[Source data]
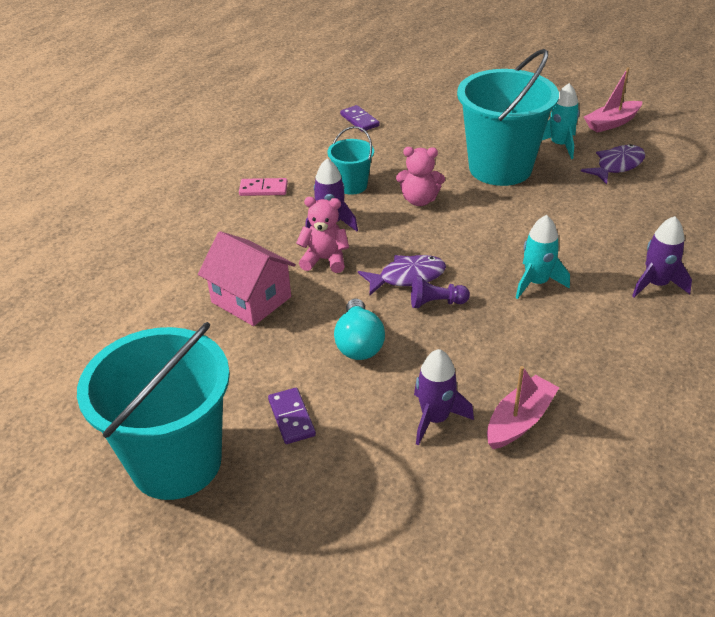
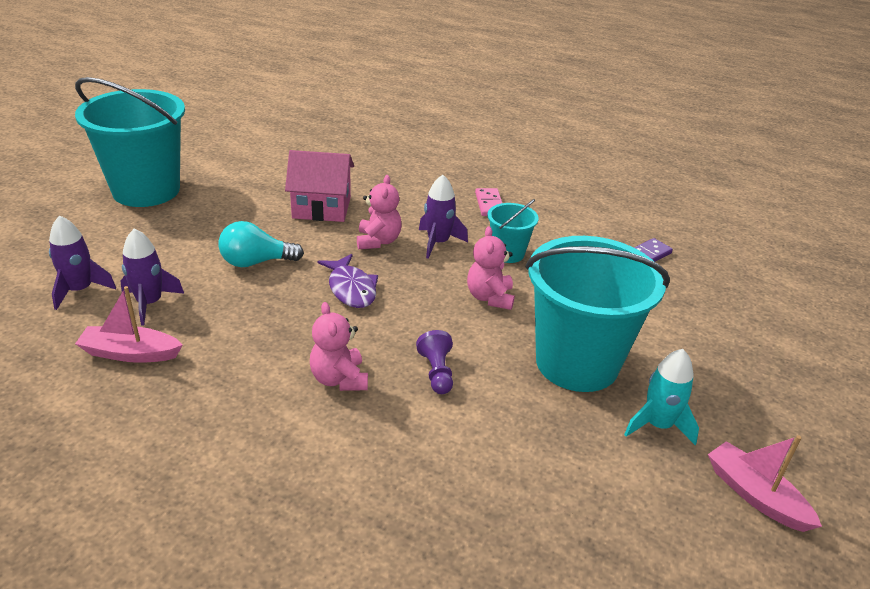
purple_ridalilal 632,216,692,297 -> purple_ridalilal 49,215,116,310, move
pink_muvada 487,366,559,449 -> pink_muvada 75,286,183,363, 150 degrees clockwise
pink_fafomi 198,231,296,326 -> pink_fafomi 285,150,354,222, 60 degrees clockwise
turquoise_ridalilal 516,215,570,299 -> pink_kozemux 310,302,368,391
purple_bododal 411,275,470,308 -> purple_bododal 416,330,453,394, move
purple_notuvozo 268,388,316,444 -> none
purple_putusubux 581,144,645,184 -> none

→ What you are asked to do: Only the pictures are to be left out, and all of the data must otherwise be transcribed exactly.

→ Result for this task:
purple_ridalilal 632,216,692,297 -> purple_ridalilal 49,215,116,310, move
pink_muvada 487,366,559,449 -> pink_muvada 75,286,183,363, 150 degrees clockwise
pink_fafomi 198,231,296,326 -> pink_fafomi 285,150,354,222, 60 degrees clockwise
turquoise_ridalilal 516,215,570,299 -> pink_kozemux 310,302,368,391
purple_bododal 411,275,470,308 -> purple_bododal 416,330,453,394, move
purple_notuvozo 268,388,316,444 -> none
purple_putusubux 581,144,645,184 -> none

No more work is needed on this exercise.